> **Instruction**:
Reproduce the records below verbatim, from their first line through the line that contains "road 1 (track): [(0,93),(54,96),(238,229),(303,369),(312,511)]", inclusive.

> **Records for this task**:
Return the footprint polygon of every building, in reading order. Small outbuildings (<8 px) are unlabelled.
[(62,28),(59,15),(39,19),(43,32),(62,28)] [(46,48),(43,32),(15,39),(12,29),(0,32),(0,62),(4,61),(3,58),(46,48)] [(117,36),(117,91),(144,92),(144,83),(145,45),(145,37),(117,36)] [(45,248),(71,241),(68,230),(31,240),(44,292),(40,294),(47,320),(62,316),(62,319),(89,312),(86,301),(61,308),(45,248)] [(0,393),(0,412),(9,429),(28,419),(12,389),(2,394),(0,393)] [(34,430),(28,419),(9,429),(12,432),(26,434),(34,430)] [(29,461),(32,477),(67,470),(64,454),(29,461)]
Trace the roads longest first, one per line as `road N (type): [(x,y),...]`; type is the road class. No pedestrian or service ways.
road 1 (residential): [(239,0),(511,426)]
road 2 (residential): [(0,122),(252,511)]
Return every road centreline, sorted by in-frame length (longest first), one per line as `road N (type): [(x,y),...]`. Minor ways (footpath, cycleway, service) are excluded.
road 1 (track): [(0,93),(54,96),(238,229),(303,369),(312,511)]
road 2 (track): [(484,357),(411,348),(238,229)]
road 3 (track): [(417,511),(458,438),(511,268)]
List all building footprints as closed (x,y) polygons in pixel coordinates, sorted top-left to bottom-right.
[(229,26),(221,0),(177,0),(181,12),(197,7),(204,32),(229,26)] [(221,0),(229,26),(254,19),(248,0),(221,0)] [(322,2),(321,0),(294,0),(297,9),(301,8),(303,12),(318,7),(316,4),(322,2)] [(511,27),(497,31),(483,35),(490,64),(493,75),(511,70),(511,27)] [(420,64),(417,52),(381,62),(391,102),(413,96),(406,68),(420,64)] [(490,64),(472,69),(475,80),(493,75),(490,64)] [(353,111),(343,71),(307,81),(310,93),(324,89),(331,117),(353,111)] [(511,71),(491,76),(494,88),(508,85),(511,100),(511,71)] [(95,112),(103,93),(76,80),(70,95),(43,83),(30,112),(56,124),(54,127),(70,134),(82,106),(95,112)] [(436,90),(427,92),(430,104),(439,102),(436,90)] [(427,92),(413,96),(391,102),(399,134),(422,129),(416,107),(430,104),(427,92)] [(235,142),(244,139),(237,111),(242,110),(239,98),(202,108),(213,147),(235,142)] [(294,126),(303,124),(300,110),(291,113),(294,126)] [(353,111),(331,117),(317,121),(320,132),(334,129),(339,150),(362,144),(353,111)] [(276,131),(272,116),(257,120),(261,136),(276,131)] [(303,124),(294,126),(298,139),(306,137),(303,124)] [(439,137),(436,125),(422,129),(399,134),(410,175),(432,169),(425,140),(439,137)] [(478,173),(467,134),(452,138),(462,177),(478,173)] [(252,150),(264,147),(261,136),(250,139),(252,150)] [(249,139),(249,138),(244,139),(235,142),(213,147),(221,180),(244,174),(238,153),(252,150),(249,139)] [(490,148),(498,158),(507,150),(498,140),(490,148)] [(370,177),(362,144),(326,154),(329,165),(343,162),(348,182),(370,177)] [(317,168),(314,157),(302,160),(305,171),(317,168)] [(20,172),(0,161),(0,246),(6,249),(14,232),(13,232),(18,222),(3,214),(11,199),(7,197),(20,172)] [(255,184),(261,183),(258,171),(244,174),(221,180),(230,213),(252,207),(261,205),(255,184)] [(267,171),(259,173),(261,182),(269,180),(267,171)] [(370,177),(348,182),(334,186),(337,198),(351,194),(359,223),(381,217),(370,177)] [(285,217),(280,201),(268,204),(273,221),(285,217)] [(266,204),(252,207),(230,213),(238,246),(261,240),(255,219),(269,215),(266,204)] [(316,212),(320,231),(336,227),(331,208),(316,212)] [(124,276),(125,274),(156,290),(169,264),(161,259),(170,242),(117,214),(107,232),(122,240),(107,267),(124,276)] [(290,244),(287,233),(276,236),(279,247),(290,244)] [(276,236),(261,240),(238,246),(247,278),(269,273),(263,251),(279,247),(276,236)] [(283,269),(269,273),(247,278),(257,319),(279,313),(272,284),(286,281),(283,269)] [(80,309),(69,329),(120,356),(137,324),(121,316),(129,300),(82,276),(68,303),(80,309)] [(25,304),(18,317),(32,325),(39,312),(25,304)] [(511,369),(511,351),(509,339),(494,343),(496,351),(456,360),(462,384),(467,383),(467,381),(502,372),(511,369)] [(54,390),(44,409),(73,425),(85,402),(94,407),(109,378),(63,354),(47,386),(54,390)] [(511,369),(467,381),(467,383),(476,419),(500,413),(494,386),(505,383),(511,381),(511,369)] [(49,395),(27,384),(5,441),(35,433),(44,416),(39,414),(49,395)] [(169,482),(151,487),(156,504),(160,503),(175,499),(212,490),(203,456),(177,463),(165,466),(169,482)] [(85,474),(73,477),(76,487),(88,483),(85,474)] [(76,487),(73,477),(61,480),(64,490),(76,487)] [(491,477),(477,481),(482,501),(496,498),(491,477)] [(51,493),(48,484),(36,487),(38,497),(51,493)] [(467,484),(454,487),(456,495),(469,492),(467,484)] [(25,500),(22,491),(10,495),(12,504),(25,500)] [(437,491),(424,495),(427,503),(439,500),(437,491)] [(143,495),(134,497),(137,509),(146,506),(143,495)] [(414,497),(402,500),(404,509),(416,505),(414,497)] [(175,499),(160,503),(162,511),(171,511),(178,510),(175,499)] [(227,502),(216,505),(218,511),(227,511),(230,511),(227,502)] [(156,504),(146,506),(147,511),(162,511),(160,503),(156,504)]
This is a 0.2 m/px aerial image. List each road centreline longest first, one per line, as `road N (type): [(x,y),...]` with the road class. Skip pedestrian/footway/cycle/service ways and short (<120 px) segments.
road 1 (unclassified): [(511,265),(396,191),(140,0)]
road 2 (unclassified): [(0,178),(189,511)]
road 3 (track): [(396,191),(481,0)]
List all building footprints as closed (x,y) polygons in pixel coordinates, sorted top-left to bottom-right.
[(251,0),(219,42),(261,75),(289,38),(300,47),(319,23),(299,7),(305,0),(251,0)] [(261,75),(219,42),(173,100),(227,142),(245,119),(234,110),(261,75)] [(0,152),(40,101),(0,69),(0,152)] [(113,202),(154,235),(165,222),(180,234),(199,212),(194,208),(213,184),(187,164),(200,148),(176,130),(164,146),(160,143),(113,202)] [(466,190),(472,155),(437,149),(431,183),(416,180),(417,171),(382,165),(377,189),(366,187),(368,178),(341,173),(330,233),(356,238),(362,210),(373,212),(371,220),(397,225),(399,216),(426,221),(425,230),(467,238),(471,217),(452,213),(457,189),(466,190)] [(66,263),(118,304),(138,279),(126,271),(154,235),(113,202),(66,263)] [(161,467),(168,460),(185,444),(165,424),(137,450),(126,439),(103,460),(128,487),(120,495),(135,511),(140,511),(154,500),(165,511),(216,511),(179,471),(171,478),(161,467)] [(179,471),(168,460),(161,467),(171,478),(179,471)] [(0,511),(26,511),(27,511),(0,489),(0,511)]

> **The response**:
Return the footprint polygon of every building, in reading order. Small outbuildings (<8 px) are unlabelled.
[(62,28),(59,15),(39,19),(43,32),(62,28)] [(46,48),(43,32),(15,39),(12,29),(0,32),(0,62),(4,61),(3,58),(46,48)] [(117,36),(117,91),(144,92),(144,83),(145,45),(145,37),(117,36)] [(45,248),(71,241),(68,230),(31,240),(44,292),(40,294),(47,320),(62,316),(62,319),(89,312),(86,301),(61,308),(45,248)] [(0,393),(0,412),(9,429),(28,419),(12,389),(2,394),(0,393)] [(34,430),(28,419),(9,429),(12,432),(26,434),(34,430)] [(29,461),(32,477),(67,470),(64,454),(29,461)]
Trace the roads longest first, one per line as `road N (type): [(x,y),...]`; type is the road class. No pedestrian or service ways.
road 1 (residential): [(239,0),(511,426)]
road 2 (residential): [(0,122),(252,511)]
Return every road centreline, sorted by in-frame length (longest first), one per line as `road N (type): [(x,y),...]`. Minor ways (footpath, cycleway, service) are excluded.
road 1 (track): [(0,93),(54,96),(238,229),(303,369),(312,511)]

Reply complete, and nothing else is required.